Instructions to follow =
A faithful transcription of all the data, images excluded, is the required answer.

Given material =
* * * * *
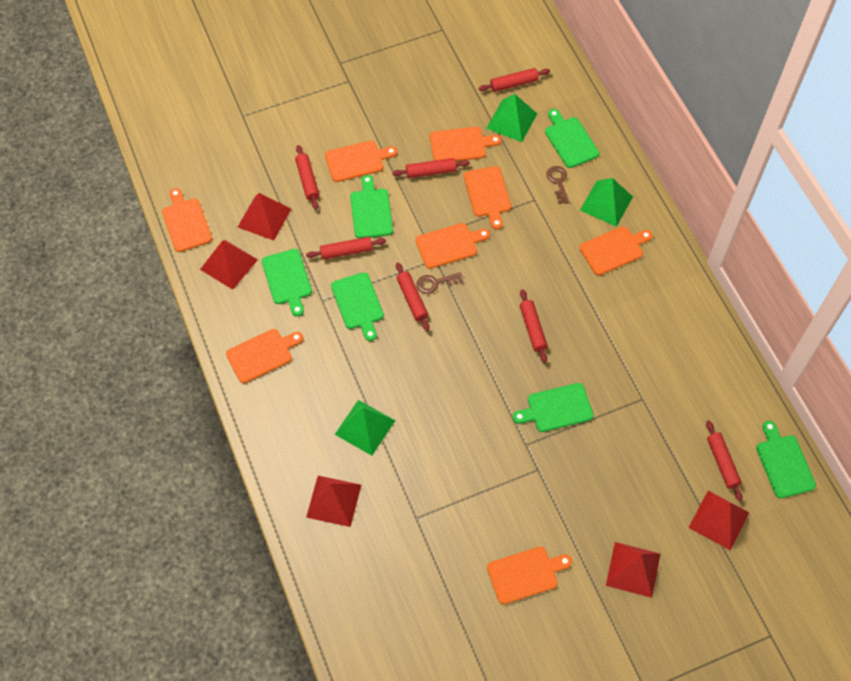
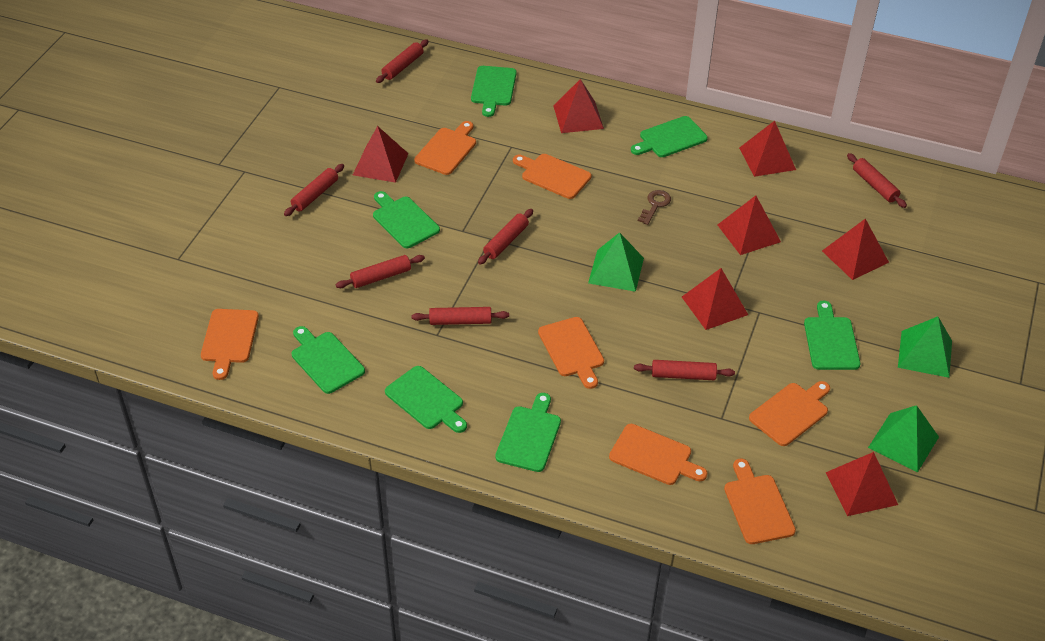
brown key: 2 -> 1
green cutting board: 6 -> 7
orange cutting board: 8 -> 7
red pyramid: 5 -> 7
* * * * *
Answer box =
brown key: 2 -> 1
green cutting board: 6 -> 7
orange cutting board: 8 -> 7
red pyramid: 5 -> 7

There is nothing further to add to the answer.